> GOAL OF THE EXERCISE
Lines to restate from the data below: from the one containing "camera: 30 degrees right, 10 degrees down" to the one containing "black_wallet 444 345 => white_cap 648 429", both included. Give them again exactly, and only them.
*** Opening of RECORD EXTRACTS ***
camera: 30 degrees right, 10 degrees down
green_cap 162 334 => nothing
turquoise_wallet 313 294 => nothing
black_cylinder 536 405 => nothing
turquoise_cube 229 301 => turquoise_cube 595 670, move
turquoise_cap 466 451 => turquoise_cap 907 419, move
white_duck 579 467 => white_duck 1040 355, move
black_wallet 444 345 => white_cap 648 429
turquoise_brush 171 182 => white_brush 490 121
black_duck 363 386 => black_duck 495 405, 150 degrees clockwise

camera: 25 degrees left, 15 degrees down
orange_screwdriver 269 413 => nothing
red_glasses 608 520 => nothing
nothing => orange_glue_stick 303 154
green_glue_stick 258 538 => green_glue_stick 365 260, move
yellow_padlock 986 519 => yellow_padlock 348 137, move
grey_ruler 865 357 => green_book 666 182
*** Close of RECORD EXTRACTS ***
*** Opening of RECORD EXTRACTS ***
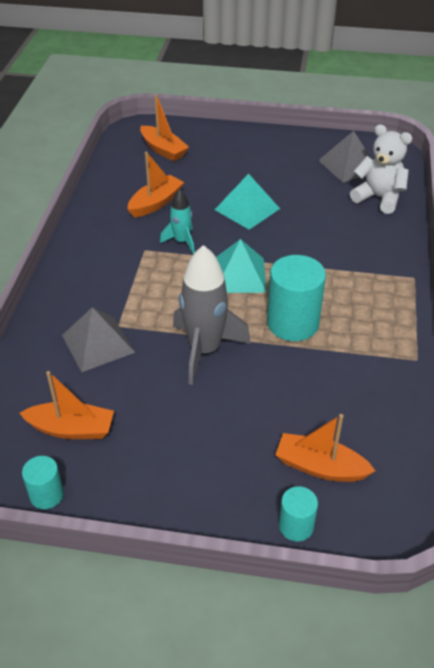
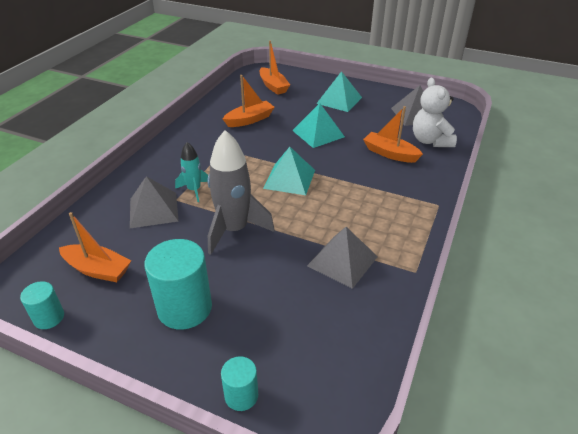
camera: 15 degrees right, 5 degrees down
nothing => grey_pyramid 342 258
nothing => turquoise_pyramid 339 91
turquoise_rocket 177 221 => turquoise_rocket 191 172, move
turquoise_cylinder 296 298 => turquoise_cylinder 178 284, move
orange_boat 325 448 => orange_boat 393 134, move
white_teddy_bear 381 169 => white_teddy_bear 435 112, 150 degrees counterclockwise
*** Close of RECORD EXTRACTS ***
> REPLY
camera: 30 degrees right, 10 degrees down
green_cap 162 334 => nothing
turquoise_wallet 313 294 => nothing
black_cylinder 536 405 => nothing
turquoise_cube 229 301 => turquoise_cube 595 670, move
turquoise_cap 466 451 => turquoise_cap 907 419, move
white_duck 579 467 => white_duck 1040 355, move
black_wallet 444 345 => white_cap 648 429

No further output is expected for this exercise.